▶ Aim of the task
Leave out the pictures and repeat exactly the lines from the one containing "(316, 423) = (679, 416): yellow" through the end of the records.

▶ Given data
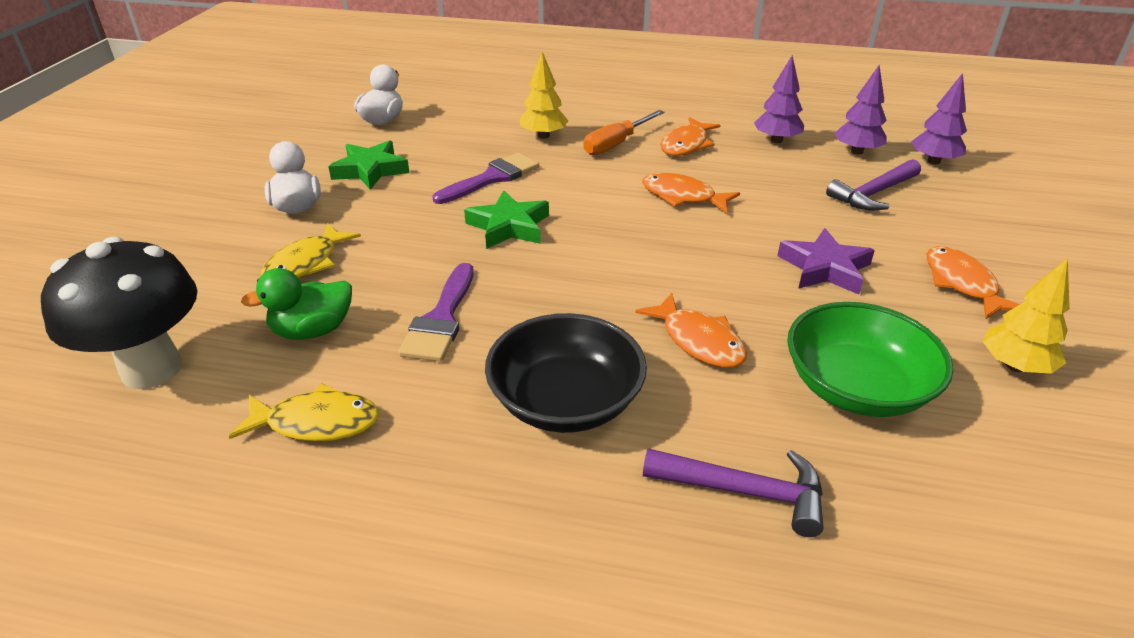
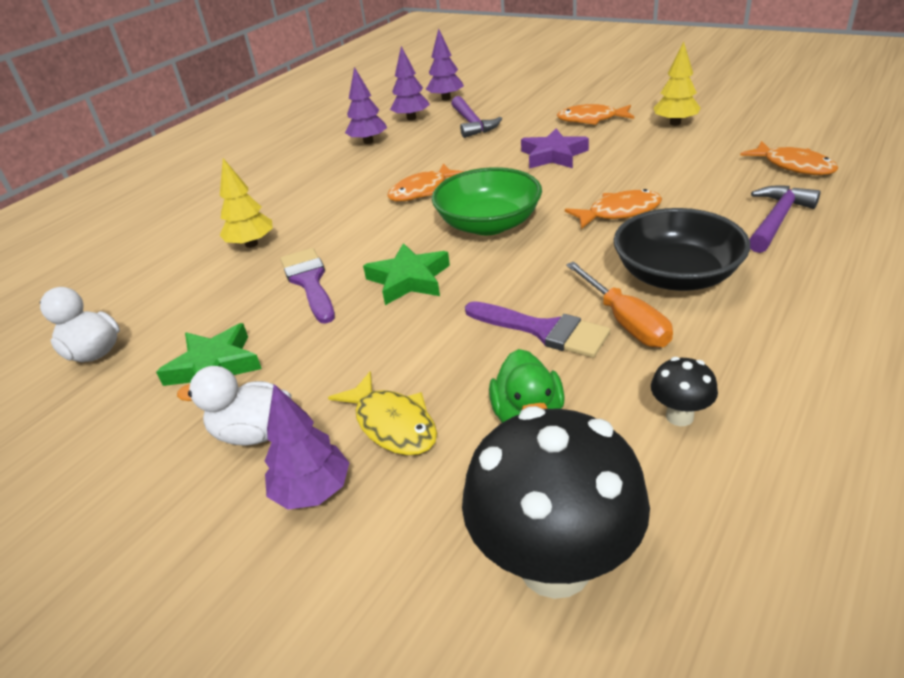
camera: 65 degrees left, 0 degrees up
(237, 247) = (313, 491): none -> purple tree
(316, 423) = (679, 416): yellow fish -> black mushroom
(616, 144) = (307, 208): orange screwdriver -> orange screwdriver (625, 321)
(686, 145) = (340, 177): orange fish -> orange fish (793, 166)
(856, 387) = (684, 169): green bowl -> green bowl (488, 224)

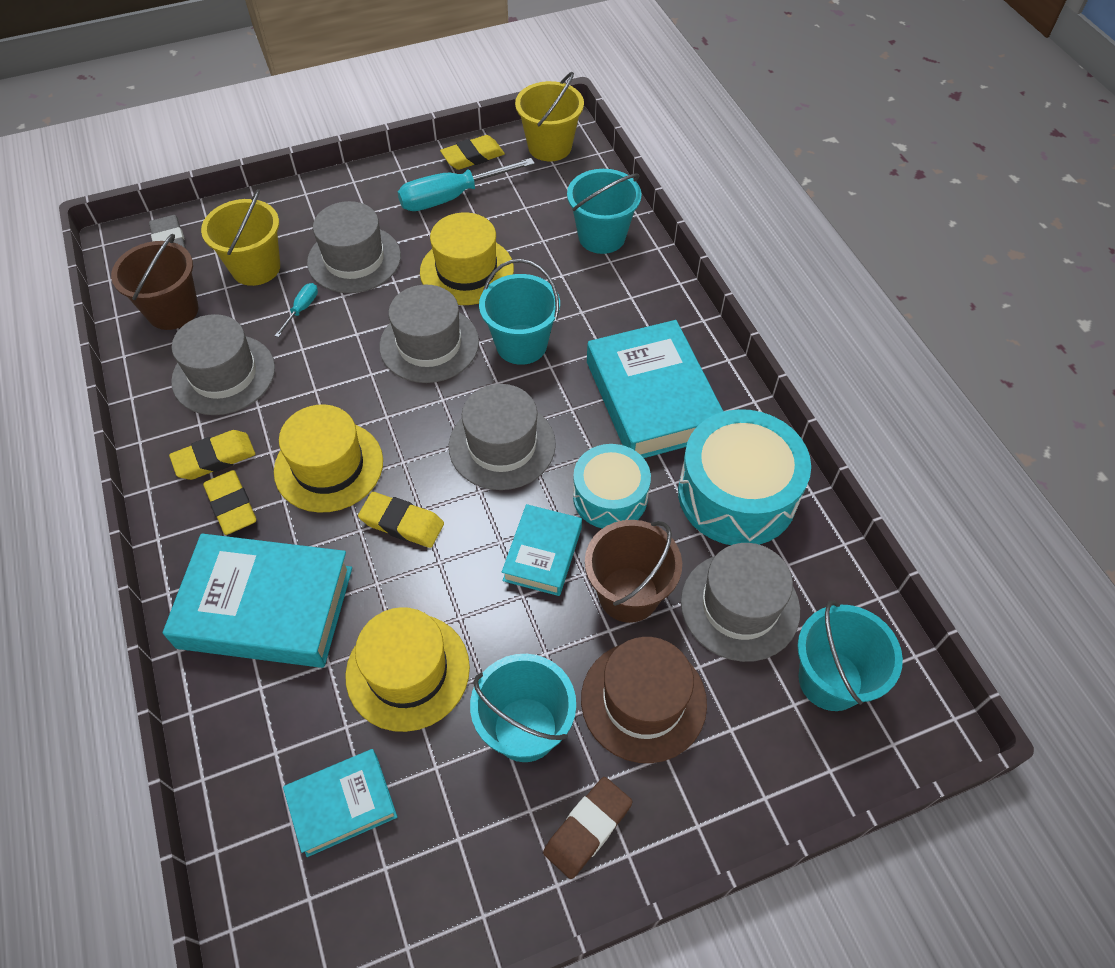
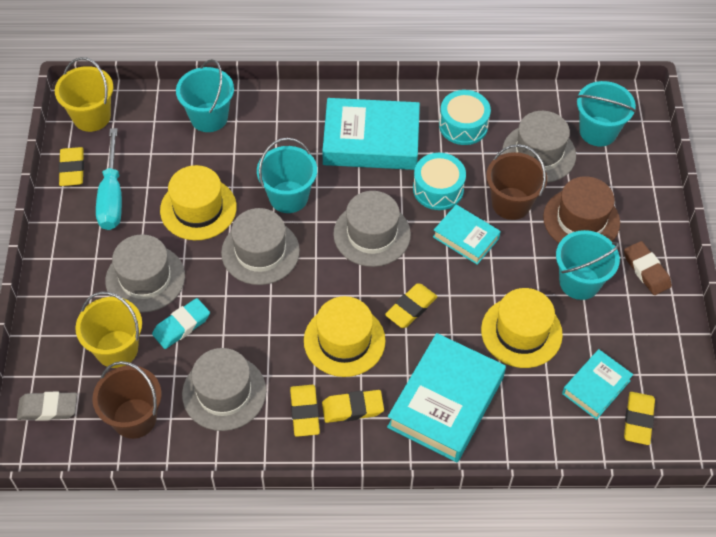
camera: 70 degrees left, 0 degrees up
(298, 887) = (638, 420): none -> yellow eraser
(302, 309) = (181, 326): turquoise screwdriver -> turquoise eraser
(342, 804) = (596, 387): turquoise book -> turquoise book turned 45 degrees clockwise
(737, 494) = (463, 125): turquoise drum -> turquoise drum, size x0.63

▶ Answer area
(316, 423) = (679, 416): yellow fish -> black mushroom
(616, 144) = (307, 208): orange screwdriver -> orange screwdriver (625, 321)
(686, 145) = (340, 177): orange fish -> orange fish (793, 166)
(856, 387) = (684, 169): green bowl -> green bowl (488, 224)

camera: 70 degrees left, 0 degrees up
(298, 887) = (638, 420): none -> yellow eraser
(302, 309) = (181, 326): turquoise screwdriver -> turquoise eraser
(342, 804) = (596, 387): turquoise book -> turquoise book turned 45 degrees clockwise
(737, 494) = (463, 125): turquoise drum -> turquoise drum, size x0.63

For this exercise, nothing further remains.